Material provided >>
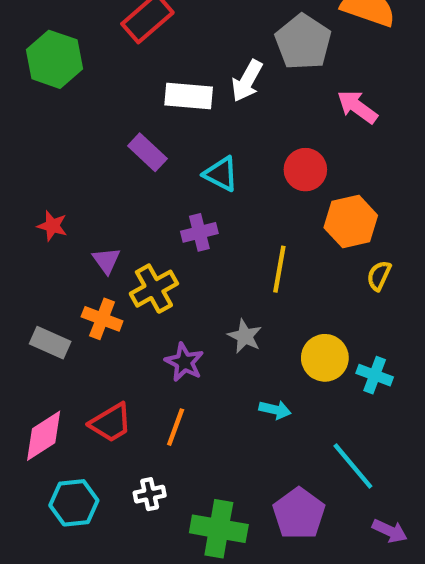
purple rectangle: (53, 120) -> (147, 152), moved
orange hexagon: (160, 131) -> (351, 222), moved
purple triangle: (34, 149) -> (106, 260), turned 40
--
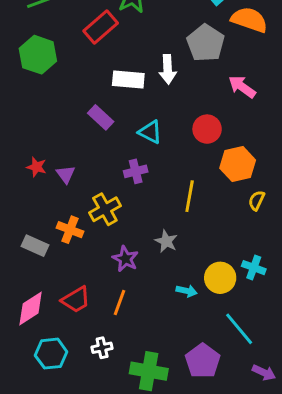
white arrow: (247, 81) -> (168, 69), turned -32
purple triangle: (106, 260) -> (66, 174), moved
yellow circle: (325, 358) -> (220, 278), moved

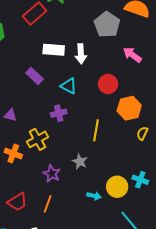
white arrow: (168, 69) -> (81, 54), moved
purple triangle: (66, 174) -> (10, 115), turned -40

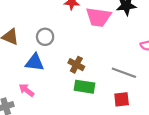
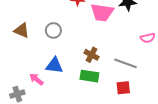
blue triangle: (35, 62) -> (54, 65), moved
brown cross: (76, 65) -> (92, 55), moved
==
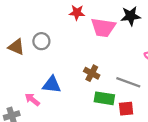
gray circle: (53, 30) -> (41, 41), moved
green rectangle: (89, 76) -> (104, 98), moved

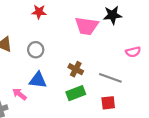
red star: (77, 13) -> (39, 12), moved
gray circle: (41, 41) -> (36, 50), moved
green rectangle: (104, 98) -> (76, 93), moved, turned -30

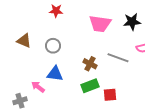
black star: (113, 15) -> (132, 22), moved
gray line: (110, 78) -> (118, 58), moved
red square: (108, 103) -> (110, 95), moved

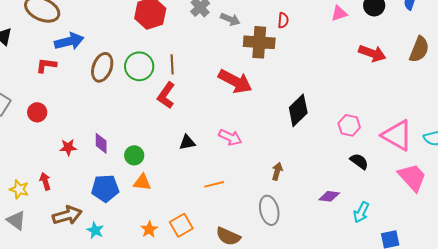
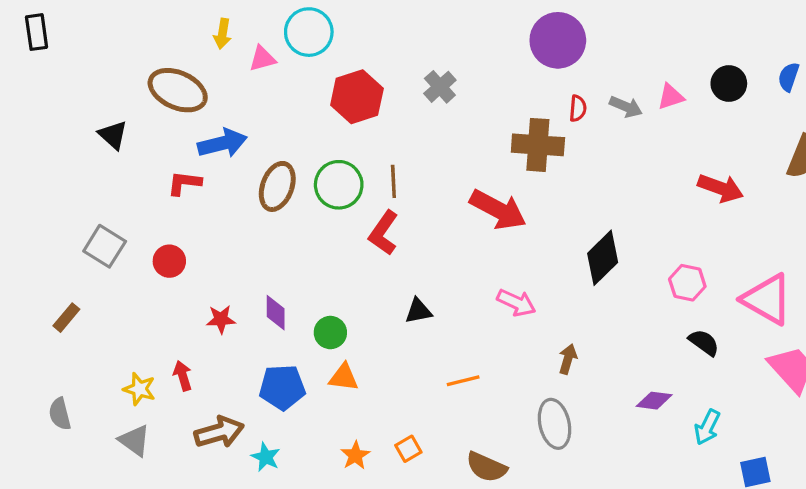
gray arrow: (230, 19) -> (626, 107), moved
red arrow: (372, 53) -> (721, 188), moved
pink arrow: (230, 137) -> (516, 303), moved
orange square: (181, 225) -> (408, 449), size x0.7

Task prompt >>
Respond with the exact lines above running from the one containing "green rectangle: (89, 76) -> (104, 98), moved" to the one containing "orange square: (181, 225)", both ends kept and no pictures included.

Exercise answer >>
green rectangle: (89, 76) -> (104, 98), moved

red star: (77, 13) -> (39, 12), moved
gray circle: (41, 41) -> (36, 50), moved
green rectangle: (104, 98) -> (76, 93), moved, turned -30

black star: (113, 15) -> (132, 22), moved
gray line: (110, 78) -> (118, 58), moved
red square: (108, 103) -> (110, 95), moved

gray arrow: (230, 19) -> (626, 107), moved
red arrow: (372, 53) -> (721, 188), moved
pink arrow: (230, 137) -> (516, 303), moved
orange square: (181, 225) -> (408, 449), size x0.7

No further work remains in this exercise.